**Exercise brief**
Omitting the pictures, output all of the records precisely as written.

---- Data for this exercise

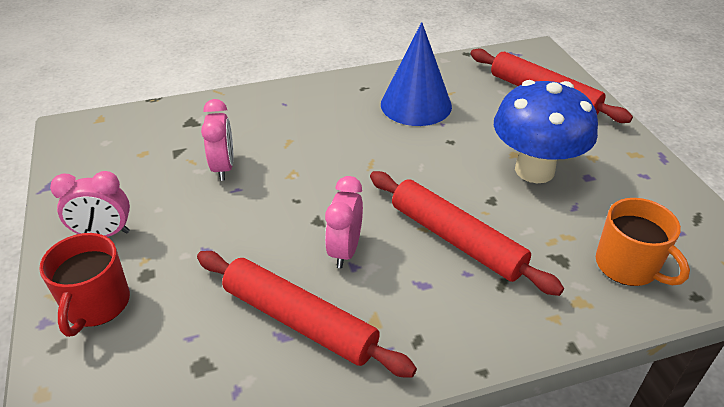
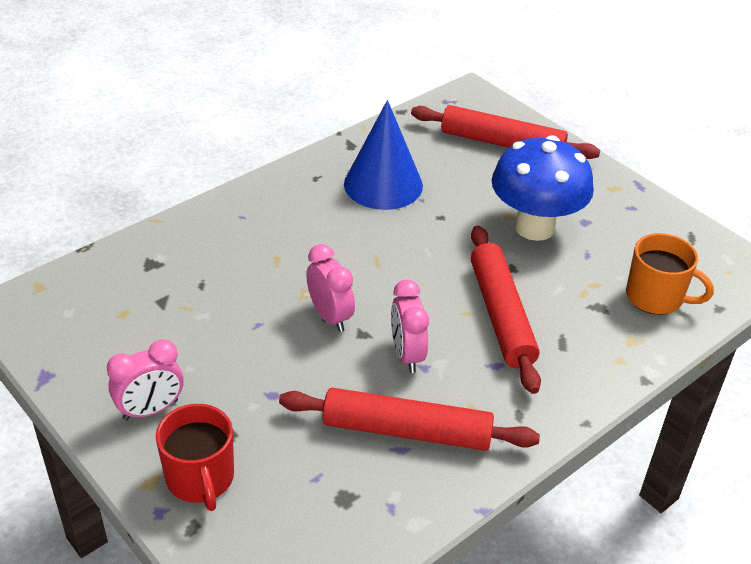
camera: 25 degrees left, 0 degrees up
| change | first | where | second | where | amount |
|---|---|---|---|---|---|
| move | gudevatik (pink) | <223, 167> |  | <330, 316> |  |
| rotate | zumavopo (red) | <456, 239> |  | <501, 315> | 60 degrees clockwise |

--------

**Result**
camera: 25 degrees left, 0 degrees up
| change | first | where | second | where | amount |
|---|---|---|---|---|---|
| move | gudevatik (pink) | <223, 167> |  | <330, 316> |  |
| rotate | zumavopo (red) | <456, 239> |  | <501, 315> | 60 degrees clockwise |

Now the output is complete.